Required work :: Reproduce the records below exactly, leaving their images out.

-------- Data for analysis --------

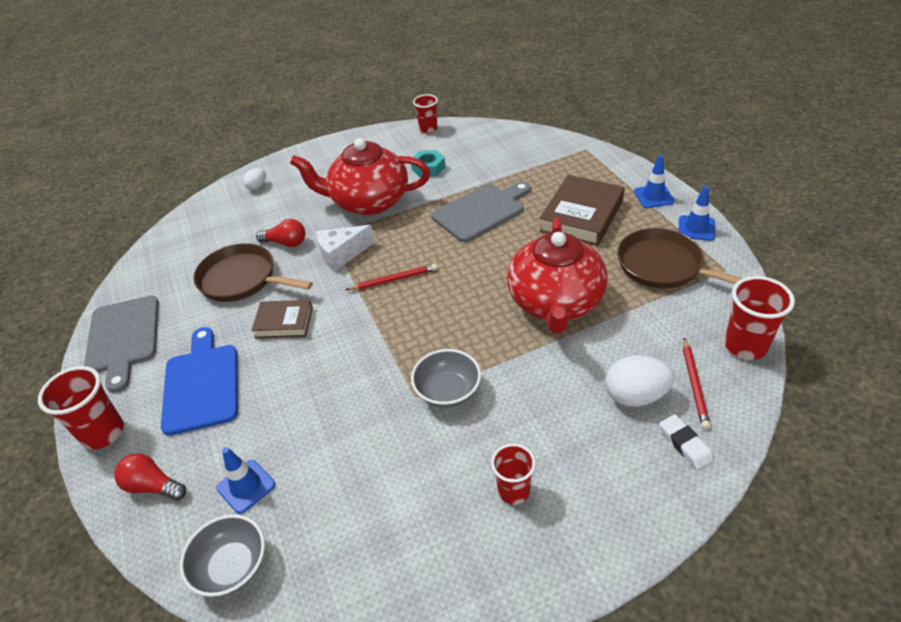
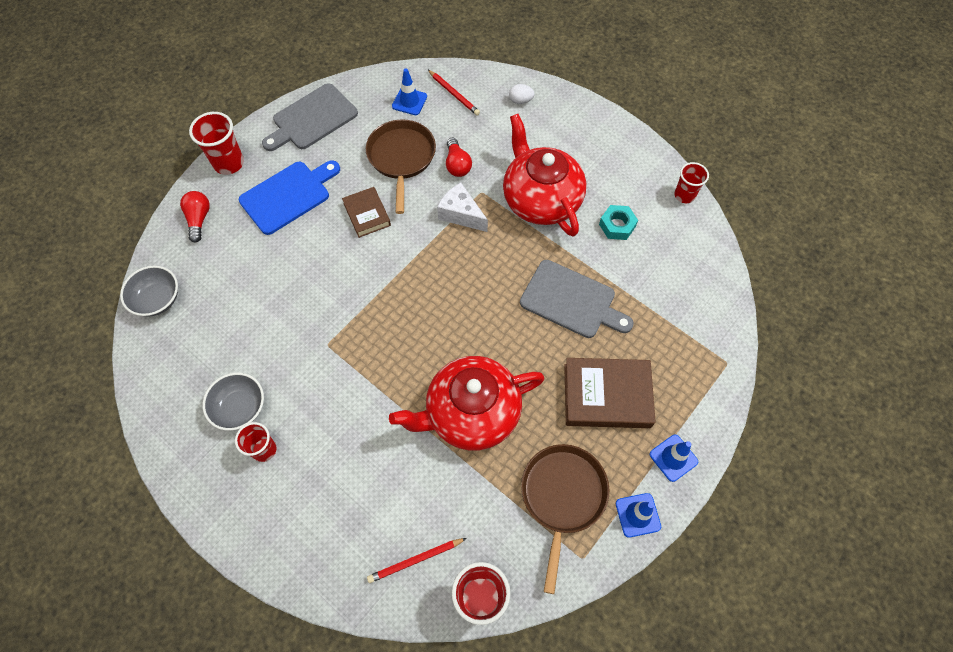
camera: 60 degrees right, 20 degrees up
(246, 486) = (215, 274): blue traffic cone -> blue traffic cone (409, 101)
(394, 280) = (447, 270): red pencil -> red pencil (453, 94)
(448, 391) = (340, 366): grey bowl -> grey bowl (240, 407)
(635, 396) = (385, 513): white egg -> none
(685, 444) = (348, 566): white eraser -> none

--------

Output ::
camera: 60 degrees right, 20 degrees up
(246, 486) = (215, 274): blue traffic cone -> blue traffic cone (409, 101)
(394, 280) = (447, 270): red pencil -> red pencil (453, 94)
(448, 391) = (340, 366): grey bowl -> grey bowl (240, 407)
(635, 396) = (385, 513): white egg -> none
(685, 444) = (348, 566): white eraser -> none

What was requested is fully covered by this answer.